*WHAT IS EXPECTED*. What follows is a listing; restate all of it word for word.

*-*-*

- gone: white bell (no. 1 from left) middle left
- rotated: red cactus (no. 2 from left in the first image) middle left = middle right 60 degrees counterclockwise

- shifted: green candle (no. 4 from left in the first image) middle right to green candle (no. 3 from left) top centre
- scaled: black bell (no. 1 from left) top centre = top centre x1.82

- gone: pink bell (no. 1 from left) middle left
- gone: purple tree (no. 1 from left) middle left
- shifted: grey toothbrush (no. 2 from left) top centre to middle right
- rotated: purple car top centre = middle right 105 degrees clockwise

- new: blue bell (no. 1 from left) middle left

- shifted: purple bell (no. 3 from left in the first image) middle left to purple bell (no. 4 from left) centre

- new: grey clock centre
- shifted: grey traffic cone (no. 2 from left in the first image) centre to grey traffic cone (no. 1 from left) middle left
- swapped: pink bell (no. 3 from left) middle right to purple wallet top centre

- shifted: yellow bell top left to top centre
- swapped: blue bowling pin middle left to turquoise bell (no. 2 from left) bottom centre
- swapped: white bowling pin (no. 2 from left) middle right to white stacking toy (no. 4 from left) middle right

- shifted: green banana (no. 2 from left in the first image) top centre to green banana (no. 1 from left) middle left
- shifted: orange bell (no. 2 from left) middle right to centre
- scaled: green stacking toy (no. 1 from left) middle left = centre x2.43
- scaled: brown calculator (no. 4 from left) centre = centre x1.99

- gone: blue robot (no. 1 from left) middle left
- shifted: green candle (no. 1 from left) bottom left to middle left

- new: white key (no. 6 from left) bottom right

*-*-*

*ANSWER SECTION*.
- gone: white bell (no. 1 from left) middle left
- rotated: red cactus (no. 2 from left in the first image) middle left = middle right 60 degrees counterclockwise

- shifted: green candle (no. 4 from left in the first image) middle right to green candle (no. 3 from left) top centre
- scaled: black bell (no. 1 from left) top centre = top centre x1.82

- gone: pink bell (no. 1 from left) middle left
- gone: purple tree (no. 1 from left) middle left
- shifted: grey toothbrush (no. 2 from left) top centre to middle right
- rotated: purple car top centre = middle right 105 degrees clockwise

- new: blue bell (no. 1 from left) middle left

- shifted: purple bell (no. 3 from left in the first image) middle left to purple bell (no. 4 from left) centre

- new: grey clock centre
- shifted: grey traffic cone (no. 2 from left in the first image) centre to grey traffic cone (no. 1 from left) middle left
- swapped: pink bell (no. 3 from left) middle right to purple wallet top centre

- shifted: yellow bell top left to top centre
- swapped: blue bowling pin middle left to turquoise bell (no. 2 from left) bottom centre
- swapped: white bowling pin (no. 2 from left) middle right to white stacking toy (no. 4 from left) middle right

- shifted: green banana (no. 2 from left in the first image) top centre to green banana (no. 1 from left) middle left
- shifted: orange bell (no. 2 from left) middle right to centre
- scaled: green stacking toy (no. 1 from left) middle left = centre x2.43
- scaled: brown calculator (no. 4 from left) centre = centre x1.99

- gone: blue robot (no. 1 from left) middle left
- shifted: green candle (no. 1 from left) bottom left to middle left

- new: white key (no. 6 from left) bottom right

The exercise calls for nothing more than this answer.